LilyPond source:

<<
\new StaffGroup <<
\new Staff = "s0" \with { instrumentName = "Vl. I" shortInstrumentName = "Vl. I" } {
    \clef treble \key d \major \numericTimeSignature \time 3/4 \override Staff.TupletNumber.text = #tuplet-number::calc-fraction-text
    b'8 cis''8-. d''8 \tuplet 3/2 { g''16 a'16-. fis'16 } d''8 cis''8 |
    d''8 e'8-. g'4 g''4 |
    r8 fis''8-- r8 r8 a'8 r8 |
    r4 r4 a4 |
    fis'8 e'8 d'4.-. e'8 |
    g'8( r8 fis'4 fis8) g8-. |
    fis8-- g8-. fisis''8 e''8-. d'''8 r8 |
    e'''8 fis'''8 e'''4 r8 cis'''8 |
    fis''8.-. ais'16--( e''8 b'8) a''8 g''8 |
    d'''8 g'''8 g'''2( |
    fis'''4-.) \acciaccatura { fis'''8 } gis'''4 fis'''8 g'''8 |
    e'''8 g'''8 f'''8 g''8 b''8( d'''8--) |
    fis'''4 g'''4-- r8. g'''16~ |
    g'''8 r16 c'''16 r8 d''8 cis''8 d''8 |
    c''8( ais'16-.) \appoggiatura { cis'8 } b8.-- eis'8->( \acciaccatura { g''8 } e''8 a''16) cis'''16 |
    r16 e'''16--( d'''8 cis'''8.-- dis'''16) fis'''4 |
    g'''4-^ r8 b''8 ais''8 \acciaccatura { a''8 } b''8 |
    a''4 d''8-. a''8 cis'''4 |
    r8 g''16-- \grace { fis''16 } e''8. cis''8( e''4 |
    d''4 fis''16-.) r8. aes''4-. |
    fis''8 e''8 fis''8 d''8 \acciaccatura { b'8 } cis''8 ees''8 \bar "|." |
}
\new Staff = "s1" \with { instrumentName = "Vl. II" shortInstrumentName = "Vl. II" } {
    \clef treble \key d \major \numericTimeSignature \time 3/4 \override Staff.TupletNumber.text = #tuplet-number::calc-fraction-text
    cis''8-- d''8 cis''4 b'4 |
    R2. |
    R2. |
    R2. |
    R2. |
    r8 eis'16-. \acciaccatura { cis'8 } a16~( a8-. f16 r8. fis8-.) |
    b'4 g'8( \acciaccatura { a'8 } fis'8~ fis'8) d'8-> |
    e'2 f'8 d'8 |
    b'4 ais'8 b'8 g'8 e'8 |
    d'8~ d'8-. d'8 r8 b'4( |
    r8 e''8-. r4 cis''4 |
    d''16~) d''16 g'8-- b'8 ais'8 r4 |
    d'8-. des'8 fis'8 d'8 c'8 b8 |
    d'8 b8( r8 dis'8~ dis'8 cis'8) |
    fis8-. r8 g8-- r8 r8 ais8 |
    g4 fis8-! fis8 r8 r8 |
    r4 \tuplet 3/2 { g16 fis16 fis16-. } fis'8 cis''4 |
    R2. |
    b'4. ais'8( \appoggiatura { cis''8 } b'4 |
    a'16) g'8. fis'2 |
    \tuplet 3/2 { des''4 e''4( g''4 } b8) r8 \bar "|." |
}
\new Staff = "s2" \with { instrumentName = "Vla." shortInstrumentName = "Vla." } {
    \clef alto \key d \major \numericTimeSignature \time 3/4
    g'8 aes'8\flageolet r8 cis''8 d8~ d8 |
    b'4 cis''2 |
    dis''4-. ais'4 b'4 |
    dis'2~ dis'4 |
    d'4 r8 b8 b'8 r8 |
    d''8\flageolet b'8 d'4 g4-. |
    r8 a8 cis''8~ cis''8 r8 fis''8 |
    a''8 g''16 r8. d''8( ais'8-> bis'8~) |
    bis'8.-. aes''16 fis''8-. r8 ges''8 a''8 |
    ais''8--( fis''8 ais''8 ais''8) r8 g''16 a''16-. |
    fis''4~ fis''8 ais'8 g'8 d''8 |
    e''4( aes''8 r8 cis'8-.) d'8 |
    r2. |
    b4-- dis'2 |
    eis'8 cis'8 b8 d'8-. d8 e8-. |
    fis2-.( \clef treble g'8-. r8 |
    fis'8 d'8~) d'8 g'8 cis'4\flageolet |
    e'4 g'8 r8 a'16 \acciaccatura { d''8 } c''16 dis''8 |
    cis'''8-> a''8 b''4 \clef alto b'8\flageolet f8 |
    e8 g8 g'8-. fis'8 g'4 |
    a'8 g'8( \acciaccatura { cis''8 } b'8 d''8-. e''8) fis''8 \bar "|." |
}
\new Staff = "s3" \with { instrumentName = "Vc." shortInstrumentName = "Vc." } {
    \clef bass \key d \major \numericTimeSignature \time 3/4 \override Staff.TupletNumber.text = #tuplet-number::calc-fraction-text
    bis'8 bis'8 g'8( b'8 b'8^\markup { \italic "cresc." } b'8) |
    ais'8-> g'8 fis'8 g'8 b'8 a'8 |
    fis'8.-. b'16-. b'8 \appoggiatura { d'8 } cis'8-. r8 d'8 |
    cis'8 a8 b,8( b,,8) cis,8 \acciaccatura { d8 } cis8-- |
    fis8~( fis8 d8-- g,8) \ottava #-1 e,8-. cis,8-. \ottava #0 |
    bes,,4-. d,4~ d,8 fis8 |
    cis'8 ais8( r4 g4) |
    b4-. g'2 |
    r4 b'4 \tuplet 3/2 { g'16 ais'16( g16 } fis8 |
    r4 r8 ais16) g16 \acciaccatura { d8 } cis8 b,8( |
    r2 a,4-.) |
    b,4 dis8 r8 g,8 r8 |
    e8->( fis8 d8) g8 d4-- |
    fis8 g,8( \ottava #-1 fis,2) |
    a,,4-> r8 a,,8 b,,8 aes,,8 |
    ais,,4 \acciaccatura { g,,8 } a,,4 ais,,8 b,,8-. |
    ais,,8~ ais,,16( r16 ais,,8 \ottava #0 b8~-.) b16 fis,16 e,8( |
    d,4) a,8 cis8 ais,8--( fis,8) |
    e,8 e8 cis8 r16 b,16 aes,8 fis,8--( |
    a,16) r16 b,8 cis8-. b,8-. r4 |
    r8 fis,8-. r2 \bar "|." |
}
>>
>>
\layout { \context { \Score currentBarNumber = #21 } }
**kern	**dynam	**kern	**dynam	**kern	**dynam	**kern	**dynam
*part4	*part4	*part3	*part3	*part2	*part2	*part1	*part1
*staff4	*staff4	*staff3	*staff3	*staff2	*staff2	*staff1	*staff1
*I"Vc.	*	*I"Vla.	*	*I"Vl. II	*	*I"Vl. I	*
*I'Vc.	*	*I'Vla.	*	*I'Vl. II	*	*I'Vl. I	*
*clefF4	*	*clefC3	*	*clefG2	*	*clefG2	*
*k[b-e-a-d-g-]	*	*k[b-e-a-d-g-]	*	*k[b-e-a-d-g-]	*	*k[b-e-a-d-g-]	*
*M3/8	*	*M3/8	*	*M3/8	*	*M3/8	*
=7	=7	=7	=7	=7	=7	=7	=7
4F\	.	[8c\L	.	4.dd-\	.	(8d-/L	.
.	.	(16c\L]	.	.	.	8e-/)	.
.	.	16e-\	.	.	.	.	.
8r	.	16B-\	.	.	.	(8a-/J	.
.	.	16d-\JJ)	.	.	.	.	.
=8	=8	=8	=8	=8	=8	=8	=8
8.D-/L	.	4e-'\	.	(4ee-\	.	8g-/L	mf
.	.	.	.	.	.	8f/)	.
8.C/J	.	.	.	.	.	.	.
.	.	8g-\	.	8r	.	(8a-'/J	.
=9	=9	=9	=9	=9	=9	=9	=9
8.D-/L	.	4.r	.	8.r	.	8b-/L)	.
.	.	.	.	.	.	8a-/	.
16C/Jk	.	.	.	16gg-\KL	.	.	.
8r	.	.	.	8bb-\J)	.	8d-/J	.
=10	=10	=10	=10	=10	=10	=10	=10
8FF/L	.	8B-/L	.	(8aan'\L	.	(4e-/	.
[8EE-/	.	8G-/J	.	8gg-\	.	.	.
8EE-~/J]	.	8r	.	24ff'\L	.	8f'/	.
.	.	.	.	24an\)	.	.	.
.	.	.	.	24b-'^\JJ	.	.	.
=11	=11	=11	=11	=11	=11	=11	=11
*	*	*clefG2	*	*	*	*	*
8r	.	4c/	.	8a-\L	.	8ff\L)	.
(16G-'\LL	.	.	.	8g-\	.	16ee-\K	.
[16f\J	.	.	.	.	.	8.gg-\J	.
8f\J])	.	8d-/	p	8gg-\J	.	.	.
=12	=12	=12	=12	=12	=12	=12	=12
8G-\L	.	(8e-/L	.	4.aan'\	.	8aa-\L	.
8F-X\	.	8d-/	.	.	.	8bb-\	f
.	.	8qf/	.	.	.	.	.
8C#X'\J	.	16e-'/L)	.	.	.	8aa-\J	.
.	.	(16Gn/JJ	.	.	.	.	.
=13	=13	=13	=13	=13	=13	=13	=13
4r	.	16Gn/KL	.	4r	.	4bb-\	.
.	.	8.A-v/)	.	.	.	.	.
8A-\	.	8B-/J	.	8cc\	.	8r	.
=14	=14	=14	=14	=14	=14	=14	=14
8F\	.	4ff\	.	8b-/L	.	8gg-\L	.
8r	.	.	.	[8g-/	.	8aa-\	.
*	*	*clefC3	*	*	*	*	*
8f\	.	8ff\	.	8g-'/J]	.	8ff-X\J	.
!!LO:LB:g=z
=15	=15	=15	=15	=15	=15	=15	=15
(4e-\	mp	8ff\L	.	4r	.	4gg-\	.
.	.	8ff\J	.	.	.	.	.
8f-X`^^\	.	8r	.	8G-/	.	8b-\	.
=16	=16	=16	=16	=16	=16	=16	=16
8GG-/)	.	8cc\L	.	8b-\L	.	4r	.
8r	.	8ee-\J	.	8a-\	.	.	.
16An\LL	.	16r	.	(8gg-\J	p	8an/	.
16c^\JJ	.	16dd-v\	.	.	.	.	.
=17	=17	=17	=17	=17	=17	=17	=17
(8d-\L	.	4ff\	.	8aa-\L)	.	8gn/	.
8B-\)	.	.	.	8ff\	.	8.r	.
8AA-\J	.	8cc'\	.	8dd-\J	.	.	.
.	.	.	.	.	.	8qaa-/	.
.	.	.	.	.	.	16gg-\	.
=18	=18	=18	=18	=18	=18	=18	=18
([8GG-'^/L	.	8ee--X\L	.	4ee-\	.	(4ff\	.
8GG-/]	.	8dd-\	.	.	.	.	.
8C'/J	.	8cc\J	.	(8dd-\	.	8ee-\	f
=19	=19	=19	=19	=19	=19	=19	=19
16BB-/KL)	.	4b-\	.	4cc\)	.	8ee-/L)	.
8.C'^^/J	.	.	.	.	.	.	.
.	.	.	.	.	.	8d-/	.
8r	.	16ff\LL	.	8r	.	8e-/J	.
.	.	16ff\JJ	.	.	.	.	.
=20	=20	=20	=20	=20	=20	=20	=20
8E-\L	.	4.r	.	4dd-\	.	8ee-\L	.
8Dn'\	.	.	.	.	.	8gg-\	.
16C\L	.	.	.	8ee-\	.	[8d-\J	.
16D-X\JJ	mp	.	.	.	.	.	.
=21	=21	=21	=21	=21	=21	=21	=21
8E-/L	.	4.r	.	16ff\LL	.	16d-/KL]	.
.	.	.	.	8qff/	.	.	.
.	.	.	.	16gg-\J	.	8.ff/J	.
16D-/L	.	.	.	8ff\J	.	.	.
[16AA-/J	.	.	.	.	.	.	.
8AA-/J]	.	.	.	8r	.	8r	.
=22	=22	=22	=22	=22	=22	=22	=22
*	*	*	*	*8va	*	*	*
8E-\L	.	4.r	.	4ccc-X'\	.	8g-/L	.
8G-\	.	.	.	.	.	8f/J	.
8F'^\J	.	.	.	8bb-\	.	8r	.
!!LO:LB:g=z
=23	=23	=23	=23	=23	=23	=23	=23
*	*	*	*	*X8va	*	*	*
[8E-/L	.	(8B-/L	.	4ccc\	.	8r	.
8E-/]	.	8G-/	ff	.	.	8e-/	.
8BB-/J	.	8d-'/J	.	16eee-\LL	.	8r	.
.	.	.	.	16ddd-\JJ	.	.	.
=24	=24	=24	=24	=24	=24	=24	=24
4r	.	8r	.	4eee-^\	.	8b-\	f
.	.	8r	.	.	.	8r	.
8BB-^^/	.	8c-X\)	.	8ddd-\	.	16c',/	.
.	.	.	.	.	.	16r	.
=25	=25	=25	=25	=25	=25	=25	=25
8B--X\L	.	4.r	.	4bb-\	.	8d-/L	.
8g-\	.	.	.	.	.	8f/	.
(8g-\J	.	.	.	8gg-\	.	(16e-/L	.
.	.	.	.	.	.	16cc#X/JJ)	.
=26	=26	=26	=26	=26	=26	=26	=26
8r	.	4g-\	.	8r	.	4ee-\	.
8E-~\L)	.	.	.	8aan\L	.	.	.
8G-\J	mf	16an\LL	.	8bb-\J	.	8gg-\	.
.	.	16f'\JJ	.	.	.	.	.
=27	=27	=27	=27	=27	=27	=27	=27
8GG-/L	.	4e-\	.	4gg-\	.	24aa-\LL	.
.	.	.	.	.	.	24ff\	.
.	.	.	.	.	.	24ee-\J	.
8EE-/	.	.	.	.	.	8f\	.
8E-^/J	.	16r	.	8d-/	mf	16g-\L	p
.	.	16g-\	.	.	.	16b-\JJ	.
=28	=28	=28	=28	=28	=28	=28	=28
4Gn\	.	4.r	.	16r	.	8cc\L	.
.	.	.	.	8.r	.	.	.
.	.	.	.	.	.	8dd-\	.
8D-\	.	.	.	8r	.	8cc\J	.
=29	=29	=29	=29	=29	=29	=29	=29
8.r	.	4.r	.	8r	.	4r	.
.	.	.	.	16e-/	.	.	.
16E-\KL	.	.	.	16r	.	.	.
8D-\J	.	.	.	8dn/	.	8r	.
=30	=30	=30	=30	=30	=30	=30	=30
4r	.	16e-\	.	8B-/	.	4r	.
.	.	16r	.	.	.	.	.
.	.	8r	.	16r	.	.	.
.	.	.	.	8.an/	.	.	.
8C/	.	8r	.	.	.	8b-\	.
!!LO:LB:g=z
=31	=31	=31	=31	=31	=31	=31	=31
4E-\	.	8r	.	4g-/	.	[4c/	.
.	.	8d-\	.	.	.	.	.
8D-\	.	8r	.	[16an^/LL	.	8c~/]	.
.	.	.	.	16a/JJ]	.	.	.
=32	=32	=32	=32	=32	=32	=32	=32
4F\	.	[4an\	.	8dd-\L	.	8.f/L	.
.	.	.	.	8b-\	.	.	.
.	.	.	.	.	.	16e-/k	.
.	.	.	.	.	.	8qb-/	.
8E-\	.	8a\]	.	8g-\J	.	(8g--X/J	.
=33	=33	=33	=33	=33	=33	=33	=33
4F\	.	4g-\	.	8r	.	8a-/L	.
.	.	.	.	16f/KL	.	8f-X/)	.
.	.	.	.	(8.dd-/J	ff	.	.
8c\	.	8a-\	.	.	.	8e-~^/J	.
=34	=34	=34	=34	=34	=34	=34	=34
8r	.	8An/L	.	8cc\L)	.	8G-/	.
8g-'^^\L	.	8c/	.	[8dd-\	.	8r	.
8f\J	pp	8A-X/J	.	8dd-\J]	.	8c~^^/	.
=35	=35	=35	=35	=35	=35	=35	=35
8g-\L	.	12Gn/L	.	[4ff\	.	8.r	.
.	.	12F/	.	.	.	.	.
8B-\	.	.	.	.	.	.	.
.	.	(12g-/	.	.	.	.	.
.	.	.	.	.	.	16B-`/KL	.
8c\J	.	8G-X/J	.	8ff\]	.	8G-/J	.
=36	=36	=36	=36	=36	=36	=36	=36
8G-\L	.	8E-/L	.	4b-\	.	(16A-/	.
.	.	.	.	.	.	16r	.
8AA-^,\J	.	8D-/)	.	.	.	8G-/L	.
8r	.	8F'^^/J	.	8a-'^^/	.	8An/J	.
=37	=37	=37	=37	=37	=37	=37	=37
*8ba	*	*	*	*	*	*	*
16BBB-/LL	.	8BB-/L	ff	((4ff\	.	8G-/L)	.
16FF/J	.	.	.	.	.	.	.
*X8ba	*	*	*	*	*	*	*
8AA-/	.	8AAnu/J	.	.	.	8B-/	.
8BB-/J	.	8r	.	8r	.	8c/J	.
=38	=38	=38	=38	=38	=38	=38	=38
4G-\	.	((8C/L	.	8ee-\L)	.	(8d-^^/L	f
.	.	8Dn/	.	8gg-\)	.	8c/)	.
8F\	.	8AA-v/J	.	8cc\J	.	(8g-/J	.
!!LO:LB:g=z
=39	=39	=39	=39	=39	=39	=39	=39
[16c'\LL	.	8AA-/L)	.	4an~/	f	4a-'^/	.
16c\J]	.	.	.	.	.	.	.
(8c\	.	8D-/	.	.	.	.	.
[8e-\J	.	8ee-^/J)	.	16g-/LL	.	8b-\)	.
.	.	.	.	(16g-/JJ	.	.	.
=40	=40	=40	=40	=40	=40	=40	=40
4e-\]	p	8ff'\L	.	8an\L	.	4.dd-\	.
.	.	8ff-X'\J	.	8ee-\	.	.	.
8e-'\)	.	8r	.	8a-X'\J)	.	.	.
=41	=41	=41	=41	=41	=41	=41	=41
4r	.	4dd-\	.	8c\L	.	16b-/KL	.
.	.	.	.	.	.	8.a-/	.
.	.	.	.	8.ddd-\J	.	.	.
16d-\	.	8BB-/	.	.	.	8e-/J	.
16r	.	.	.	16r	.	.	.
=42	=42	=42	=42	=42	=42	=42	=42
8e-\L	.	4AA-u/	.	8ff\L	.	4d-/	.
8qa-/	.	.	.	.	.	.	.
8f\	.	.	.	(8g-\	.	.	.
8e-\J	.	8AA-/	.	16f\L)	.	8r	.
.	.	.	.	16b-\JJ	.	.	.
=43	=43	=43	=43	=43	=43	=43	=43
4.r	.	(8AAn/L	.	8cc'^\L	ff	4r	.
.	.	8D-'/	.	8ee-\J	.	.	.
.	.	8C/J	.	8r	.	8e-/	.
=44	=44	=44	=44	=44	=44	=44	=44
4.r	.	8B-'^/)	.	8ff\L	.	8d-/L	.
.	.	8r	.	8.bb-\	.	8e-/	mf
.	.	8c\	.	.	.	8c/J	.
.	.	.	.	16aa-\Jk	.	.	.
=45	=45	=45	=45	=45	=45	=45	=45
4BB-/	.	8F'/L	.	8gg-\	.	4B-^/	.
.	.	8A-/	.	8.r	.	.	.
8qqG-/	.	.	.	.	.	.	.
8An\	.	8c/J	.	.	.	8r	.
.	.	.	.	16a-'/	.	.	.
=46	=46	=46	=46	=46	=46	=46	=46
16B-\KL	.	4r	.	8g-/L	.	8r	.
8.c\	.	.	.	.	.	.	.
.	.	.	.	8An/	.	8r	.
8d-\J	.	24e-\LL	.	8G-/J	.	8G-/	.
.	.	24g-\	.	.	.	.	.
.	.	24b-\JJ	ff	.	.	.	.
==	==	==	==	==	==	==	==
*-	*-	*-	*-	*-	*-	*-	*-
------------------------
*Challenge*
Which lines in the records contain the string "with"? Copy each of those lines in full.

*Written reply*
\new Staff = "s0" \with { instrumentName = "Vl. I" shortInstrumentName = "Vl. I" } {
\new Staff = "s1" \with { instrumentName = "Vl. II" shortInstrumentName = "Vl. II" } {
\new Staff = "s2" \with { instrumentName = "Vla." shortInstrumentName = "Vla." } {
\new Staff = "s3" \with { instrumentName = "Vc." shortInstrumentName = "Vc." } {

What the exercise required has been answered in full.